■ **Required work**: Render the entries below as a Markdown table with the columns Row and Entry. Put a row number and the entry's full text in each row, and leave out any blank lines.

■ **Exercise materials**:
· · · ·

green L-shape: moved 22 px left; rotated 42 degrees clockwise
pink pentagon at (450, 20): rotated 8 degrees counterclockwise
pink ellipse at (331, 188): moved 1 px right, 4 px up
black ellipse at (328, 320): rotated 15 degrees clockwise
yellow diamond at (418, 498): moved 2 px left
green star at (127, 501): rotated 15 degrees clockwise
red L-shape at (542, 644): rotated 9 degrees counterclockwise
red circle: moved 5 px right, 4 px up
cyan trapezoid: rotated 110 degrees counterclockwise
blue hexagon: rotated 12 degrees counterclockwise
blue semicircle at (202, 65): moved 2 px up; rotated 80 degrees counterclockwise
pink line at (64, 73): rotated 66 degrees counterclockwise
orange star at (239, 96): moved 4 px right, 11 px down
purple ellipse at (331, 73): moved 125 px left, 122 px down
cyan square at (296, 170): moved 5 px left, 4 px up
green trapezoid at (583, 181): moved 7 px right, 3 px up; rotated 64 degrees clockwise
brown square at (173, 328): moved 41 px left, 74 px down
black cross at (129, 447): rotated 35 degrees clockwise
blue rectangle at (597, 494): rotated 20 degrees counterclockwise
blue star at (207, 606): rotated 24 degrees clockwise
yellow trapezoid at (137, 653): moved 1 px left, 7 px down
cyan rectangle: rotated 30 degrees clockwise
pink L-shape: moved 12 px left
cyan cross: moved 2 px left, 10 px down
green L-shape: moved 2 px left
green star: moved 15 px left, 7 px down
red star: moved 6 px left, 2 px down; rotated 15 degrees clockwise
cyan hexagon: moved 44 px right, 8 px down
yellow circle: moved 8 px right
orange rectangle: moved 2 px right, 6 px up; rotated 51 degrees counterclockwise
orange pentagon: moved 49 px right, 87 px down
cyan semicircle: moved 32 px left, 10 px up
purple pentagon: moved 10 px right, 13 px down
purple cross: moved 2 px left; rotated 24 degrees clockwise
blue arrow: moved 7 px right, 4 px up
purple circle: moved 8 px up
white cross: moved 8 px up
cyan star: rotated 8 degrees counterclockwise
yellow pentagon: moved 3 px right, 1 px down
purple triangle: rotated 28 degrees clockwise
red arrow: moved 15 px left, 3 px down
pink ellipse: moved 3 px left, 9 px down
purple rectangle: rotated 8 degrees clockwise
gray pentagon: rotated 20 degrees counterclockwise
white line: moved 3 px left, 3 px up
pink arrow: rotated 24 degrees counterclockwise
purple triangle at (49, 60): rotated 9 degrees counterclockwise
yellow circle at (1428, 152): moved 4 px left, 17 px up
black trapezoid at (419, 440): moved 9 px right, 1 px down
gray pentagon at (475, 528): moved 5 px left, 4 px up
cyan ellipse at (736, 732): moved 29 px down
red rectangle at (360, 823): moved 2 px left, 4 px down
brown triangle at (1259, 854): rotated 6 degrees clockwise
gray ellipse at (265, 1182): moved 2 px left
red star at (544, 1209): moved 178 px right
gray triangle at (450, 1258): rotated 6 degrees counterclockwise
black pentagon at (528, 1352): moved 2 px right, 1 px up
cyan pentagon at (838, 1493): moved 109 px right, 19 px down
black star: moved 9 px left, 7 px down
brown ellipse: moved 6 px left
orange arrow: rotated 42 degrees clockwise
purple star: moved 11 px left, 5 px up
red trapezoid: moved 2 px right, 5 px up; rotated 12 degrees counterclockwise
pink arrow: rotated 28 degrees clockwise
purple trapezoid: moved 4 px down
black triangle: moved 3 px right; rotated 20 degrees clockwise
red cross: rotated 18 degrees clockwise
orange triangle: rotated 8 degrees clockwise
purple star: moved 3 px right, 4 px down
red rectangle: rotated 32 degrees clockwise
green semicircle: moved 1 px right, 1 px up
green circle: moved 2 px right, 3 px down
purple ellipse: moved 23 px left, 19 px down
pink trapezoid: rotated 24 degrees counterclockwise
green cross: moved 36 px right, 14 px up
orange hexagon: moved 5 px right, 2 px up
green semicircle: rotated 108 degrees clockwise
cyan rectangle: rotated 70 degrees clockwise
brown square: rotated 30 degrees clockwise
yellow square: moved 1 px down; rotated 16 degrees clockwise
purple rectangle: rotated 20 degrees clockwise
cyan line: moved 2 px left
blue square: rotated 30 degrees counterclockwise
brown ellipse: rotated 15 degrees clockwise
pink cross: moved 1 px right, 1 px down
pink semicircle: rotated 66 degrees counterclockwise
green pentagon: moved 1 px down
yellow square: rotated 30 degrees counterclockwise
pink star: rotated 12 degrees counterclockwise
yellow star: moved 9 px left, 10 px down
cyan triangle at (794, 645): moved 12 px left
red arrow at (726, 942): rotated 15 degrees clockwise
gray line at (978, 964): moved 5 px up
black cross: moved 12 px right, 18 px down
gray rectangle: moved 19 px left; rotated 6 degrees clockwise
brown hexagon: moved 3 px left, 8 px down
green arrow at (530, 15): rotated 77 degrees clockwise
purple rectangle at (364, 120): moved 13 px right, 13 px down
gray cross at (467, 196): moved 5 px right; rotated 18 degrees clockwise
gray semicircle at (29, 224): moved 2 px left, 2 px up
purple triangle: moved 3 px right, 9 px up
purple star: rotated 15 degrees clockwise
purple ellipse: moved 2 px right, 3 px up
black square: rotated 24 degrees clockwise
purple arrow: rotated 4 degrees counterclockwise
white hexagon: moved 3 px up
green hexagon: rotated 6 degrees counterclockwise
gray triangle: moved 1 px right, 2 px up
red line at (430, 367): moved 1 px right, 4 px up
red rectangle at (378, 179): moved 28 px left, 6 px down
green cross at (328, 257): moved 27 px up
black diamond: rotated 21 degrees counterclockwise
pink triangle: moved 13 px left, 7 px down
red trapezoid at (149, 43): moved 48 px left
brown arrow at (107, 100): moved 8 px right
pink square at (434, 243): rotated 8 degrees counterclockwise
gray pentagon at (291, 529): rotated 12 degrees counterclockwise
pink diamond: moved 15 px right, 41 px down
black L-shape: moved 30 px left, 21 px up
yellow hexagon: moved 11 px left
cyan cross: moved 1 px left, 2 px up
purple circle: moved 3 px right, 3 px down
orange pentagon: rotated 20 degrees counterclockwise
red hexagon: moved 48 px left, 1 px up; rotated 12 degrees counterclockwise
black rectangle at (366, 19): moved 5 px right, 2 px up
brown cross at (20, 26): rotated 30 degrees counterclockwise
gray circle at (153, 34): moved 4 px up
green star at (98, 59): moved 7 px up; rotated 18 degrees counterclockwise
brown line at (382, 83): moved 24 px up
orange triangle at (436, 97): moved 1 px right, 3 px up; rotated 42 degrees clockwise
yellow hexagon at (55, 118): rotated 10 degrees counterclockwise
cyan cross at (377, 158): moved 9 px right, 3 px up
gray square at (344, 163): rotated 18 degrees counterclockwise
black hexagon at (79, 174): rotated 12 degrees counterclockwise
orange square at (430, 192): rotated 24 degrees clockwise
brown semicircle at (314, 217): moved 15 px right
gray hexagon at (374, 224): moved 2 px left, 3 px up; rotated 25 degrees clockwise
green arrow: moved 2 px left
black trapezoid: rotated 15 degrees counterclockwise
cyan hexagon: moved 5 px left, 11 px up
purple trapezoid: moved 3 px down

· · · ·

■ **Reply**:
| Row | Entry |
|---|---|
| 1 | green L-shape: moved 22 px left; rotated 42 degrees clockwise |
| 2 | pink pentagon at (450, 20): rotated 8 degrees counterclockwise |
| 3 | pink ellipse at (331, 188): moved 1 px right, 4 px up |
| 4 | black ellipse at (328, 320): rotated 15 degrees clockwise |
| 5 | yellow diamond at (418, 498): moved 2 px left |
| 6 | green star at (127, 501): rotated 15 degrees clockwise |
| 7 | red L-shape at (542, 644): rotated 9 degrees counterclockwise |
| 8 | red circle: moved 5 px right, 4 px up |
| 9 | cyan trapezoid: rotated 110 degrees counterclockwise |
| 10 | blue hexagon: rotated 12 degrees counterclockwise |
| 11 | blue semicircle at (202, 65): moved 2 px up; rotated 80 degrees counterclockwise |
| 12 | pink line at (64, 73): rotated 66 degrees counterclockwise |
| 13 | orange star at (239, 96): moved 4 px right, 11 px down |
| 14 | purple ellipse at (331, 73): moved 125 px left, 122 px down |
| 15 | cyan square at (296, 170): moved 5 px left, 4 px up |
| 16 | green trapezoid at (583, 181): moved 7 px right, 3 px up; rotated 64 degrees clockwise |
| 17 | brown square at (173, 328): moved 41 px left, 74 px down |
| 18 | black cross at (129, 447): rotated 35 degrees clockwise |
| 19 | blue rectangle at (597, 494): rotated 20 degrees counterclockwise |
| 20 | blue star at (207, 606): rotated 24 degrees clockwise |
| 21 | yellow trapezoid at (137, 653): moved 1 px left, 7 px down |
| 22 | cyan rectangle: rotated 30 degrees clockwise |
| 23 | pink L-shape: moved 12 px left |
| 24 | cyan cross: moved 2 px left, 10 px down |
| 25 | green L-shape: moved 2 px left |
| 26 | green star: moved 15 px left, 7 px down |
| 27 | red star: moved 6 px left, 2 px down; rotated 15 degrees clockwise |
| 28 | cyan hexagon: moved 44 px right, 8 px down |
| 29 | yellow circle: moved 8 px right |
| 30 | orange rectangle: moved 2 px right, 6 px up; rotated 51 degrees counterclockwise |
| 31 | orange pentagon: moved 49 px right, 87 px down |
| 32 | cyan semicircle: moved 32 px left, 10 px up |
| 33 | purple pentagon: moved 10 px right, 13 px down |
| 34 | purple cross: moved 2 px left; rotated 24 degrees clockwise |
| 35 | blue arrow: moved 7 px right, 4 px up |
| 36 | purple circle: moved 8 px up |
| 37 | white cross: moved 8 px up |
| 38 | cyan star: rotated 8 degrees counterclockwise |
| 39 | yellow pentagon: moved 3 px right, 1 px down |
| 40 | purple triangle: rotated 28 degrees clockwise |
| 41 | red arrow: moved 15 px left, 3 px down |
| 42 | pink ellipse: moved 3 px left, 9 px down |
| 43 | purple rectangle: rotated 8 degrees clockwise |
| 44 | gray pentagon: rotated 20 degrees counterclockwise |
| 45 | white line: moved 3 px left, 3 px up |
| 46 | pink arrow: rotated 24 degrees counterclockwise |
| 47 | purple triangle at (49, 60): rotated 9 degrees counterclockwise |
| 48 | yellow circle at (1428, 152): moved 4 px left, 17 px up |
| 49 | black trapezoid at (419, 440): moved 9 px right, 1 px down |
| 50 | gray pentagon at (475, 528): moved 5 px left, 4 px up |
| 51 | cyan ellipse at (736, 732): moved 29 px down |
| 52 | red rectangle at (360, 823): moved 2 px left, 4 px down |
| 53 | brown triangle at (1259, 854): rotated 6 degrees clockwise |
| 54 | gray ellipse at (265, 1182): moved 2 px left |
| 55 | red star at (544, 1209): moved 178 px right |
| 56 | gray triangle at (450, 1258): rotated 6 degrees counterclockwise |
| 57 | black pentagon at (528, 1352): moved 2 px right, 1 px up |
| 58 | cyan pentagon at (838, 1493): moved 109 px right, 19 px down |
| 59 | black star: moved 9 px left, 7 px down |
| 60 | brown ellipse: moved 6 px left |
| 61 | orange arrow: rotated 42 degrees clockwise |
| 62 | purple star: moved 11 px left, 5 px up |
| 63 | red trapezoid: moved 2 px right, 5 px up; rotated 12 degrees counterclockwise |
| 64 | pink arrow: rotated 28 degrees clockwise |
| 65 | purple trapezoid: moved 4 px down |
| 66 | black triangle: moved 3 px right; rotated 20 degrees clockwise |
| 67 | red cross: rotated 18 degrees clockwise |
| 68 | orange triangle: rotated 8 degrees clockwise |
| 69 | purple star: moved 3 px right, 4 px down |
| 70 | red rectangle: rotated 32 degrees clockwise |
| 71 | green semicircle: moved 1 px right, 1 px up |
| 72 | green circle: moved 2 px right, 3 px down |
| 73 | purple ellipse: moved 23 px left, 19 px down |
| 74 | pink trapezoid: rotated 24 degrees counterclockwise |
| 75 | green cross: moved 36 px right, 14 px up |
| 76 | orange hexagon: moved 5 px right, 2 px up |
| 77 | green semicircle: rotated 108 degrees clockwise |
| 78 | cyan rectangle: rotated 70 degrees clockwise |
| 79 | brown square: rotated 30 degrees clockwise |
| 80 | yellow square: moved 1 px down; rotated 16 degrees clockwise |
| 81 | purple rectangle: rotated 20 degrees clockwise |
| 82 | cyan line: moved 2 px left |
| 83 | blue square: rotated 30 degrees counterclockwise |
| 84 | brown ellipse: rotated 15 degrees clockwise |
| 85 | pink cross: moved 1 px right, 1 px down |
| 86 | pink semicircle: rotated 66 degrees counterclockwise |
| 87 | green pentagon: moved 1 px down |
| 88 | yellow square: rotated 30 degrees counterclockwise |
| 89 | pink star: rotated 12 degrees counterclockwise |
| 90 | yellow star: moved 9 px left, 10 px down |
| 91 | cyan triangle at (794, 645): moved 12 px left |
| 92 | red arrow at (726, 942): rotated 15 degrees clockwise |
| 93 | gray line at (978, 964): moved 5 px up |
| 94 | black cross: moved 12 px right, 18 px down |
| 95 | gray rectangle: moved 19 px left; rotated 6 degrees clockwise |
| 96 | brown hexagon: moved 3 px left, 8 px down |
| 97 | green arrow at (530, 15): rotated 77 degrees clockwise |
| 98 | purple rectangle at (364, 120): moved 13 px right, 13 px down |
| 99 | gray cross at (467, 196): moved 5 px right; rotated 18 degrees clockwise |
| 100 | gray semicircle at (29, 224): moved 2 px left, 2 px up |
| 101 | purple triangle: moved 3 px right, 9 px up |
| 102 | purple star: rotated 15 degrees clockwise |
| 103 | purple ellipse: moved 2 px right, 3 px up |
| 104 | black square: rotated 24 degrees clockwise |
| 105 | purple arrow: rotated 4 degrees counterclockwise |
| 106 | white hexagon: moved 3 px up |
| 107 | green hexagon: rotated 6 degrees counterclockwise |
| 108 | gray triangle: moved 1 px right, 2 px up |
| 109 | red line at (430, 367): moved 1 px right, 4 px up |
| 110 | red rectangle at (378, 179): moved 28 px left, 6 px down |
| 111 | green cross at (328, 257): moved 27 px up |
| 112 | black diamond: rotated 21 degrees counterclockwise |
| 113 | pink triangle: moved 13 px left, 7 px down |
| 114 | red trapezoid at (149, 43): moved 48 px left |
| 115 | brown arrow at (107, 100): moved 8 px right |
| 116 | pink square at (434, 243): rotated 8 degrees counterclockwise |
| 117 | gray pentagon at (291, 529): rotated 12 degrees counterclockwise |
| 118 | pink diamond: moved 15 px right, 41 px down |
| 119 | black L-shape: moved 30 px left, 21 px up |
| 120 | yellow hexagon: moved 11 px left |
| 121 | cyan cross: moved 1 px left, 2 px up |
| 122 | purple circle: moved 3 px right, 3 px down |
| 123 | orange pentagon: rotated 20 degrees counterclockwise |
| 124 | red hexagon: moved 48 px left, 1 px up; rotated 12 degrees counterclockwise |
| 125 | black rectangle at (366, 19): moved 5 px right, 2 px up |
| 126 | brown cross at (20, 26): rotated 30 degrees counterclockwise |
| 127 | gray circle at (153, 34): moved 4 px up |
| 128 | green star at (98, 59): moved 7 px up; rotated 18 degrees counterclockwise |
| 129 | brown line at (382, 83): moved 24 px up |
| 130 | orange triangle at (436, 97): moved 1 px right, 3 px up; rotated 42 degrees clockwise |
| 131 | yellow hexagon at (55, 118): rotated 10 degrees counterclockwise |
| 132 | cyan cross at (377, 158): moved 9 px right, 3 px up |
| 133 | gray square at (344, 163): rotated 18 degrees counterclockwise |
| 134 | black hexagon at (79, 174): rotated 12 degrees counterclockwise |
| 135 | orange square at (430, 192): rotated 24 degrees clockwise |
| 136 | brown semicircle at (314, 217): moved 15 px right |
| 137 | gray hexagon at (374, 224): moved 2 px left, 3 px up; rotated 25 degrees clockwise |
| 138 | green arrow: moved 2 px left |
| 139 | black trapezoid: rotated 15 degrees counterclockwise |
| 140 | cyan hexagon: moved 5 px left, 11 px up |
| 141 | purple trapezoid: moved 3 px down |